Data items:
#####

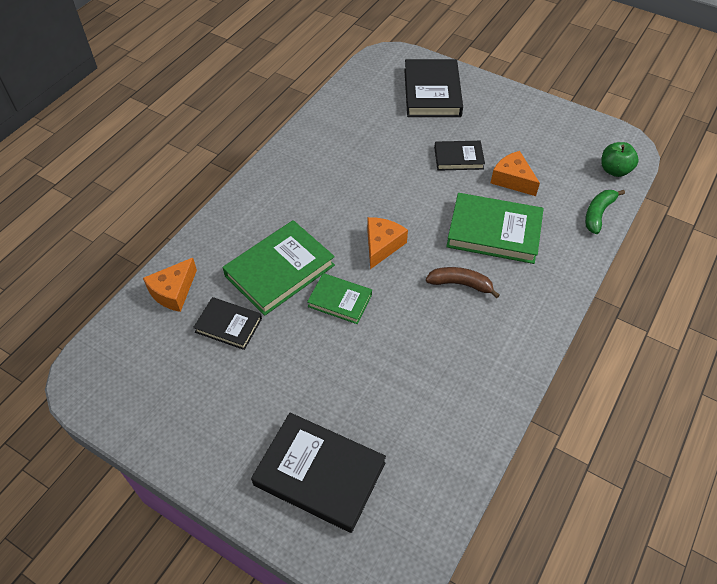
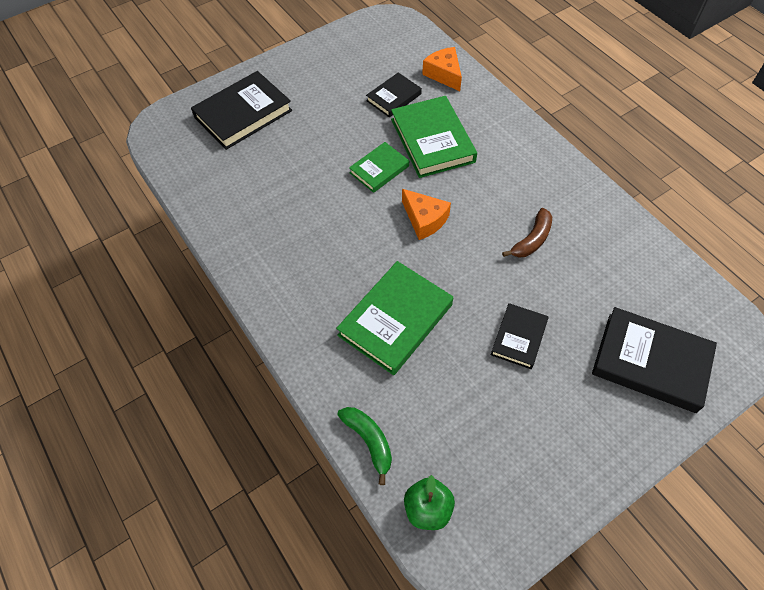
camera: 115 degrees right, 5 degrees up
(460, 284) = (348, 262): brown banana -> brown banana (532, 240)
(512, 180) = (461, 377): orange cheese -> none

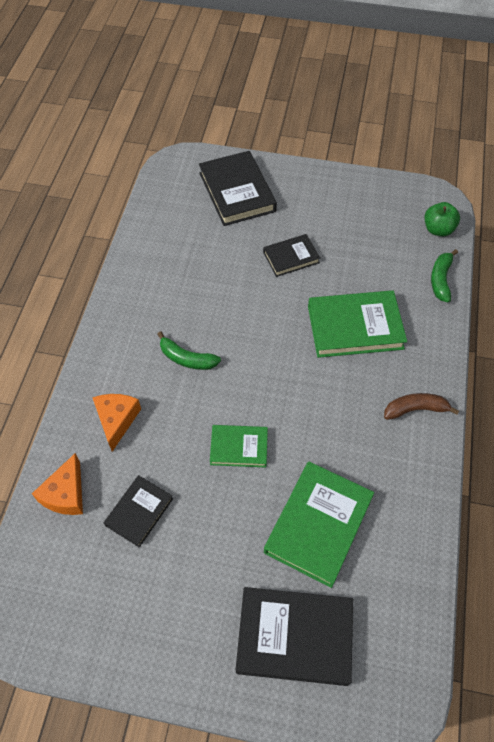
camera: 135 degrees left, 0 degrees up
(393, 97) = (139, 512): black book -> black book turned 60 degrees counterclockwise
(424, 219) = (255, 375): orange cheese -> orange cheese (116, 420)
(432, 140) = (166, 434): green book -> green book (318, 525)
(483, 190) = (187, 359): none -> green banana
(532, 240) = (204, 299): brown banana -> brown banana (415, 409)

#####

Copy exactly, please, every line from the one holding "(460, 284) = (348, 262): brown" through the last line of the data, both ends included, and no pictures.

### Task output
(460, 284) = (348, 262): brown banana -> brown banana (532, 240)
(512, 180) = (461, 377): orange cheese -> none

camera: 135 degrees left, 0 degrees up
(393, 97) = (139, 512): black book -> black book turned 60 degrees counterclockwise
(424, 219) = (255, 375): orange cheese -> orange cheese (116, 420)
(432, 140) = (166, 434): green book -> green book (318, 525)
(483, 190) = (187, 359): none -> green banana
(532, 240) = (204, 299): brown banana -> brown banana (415, 409)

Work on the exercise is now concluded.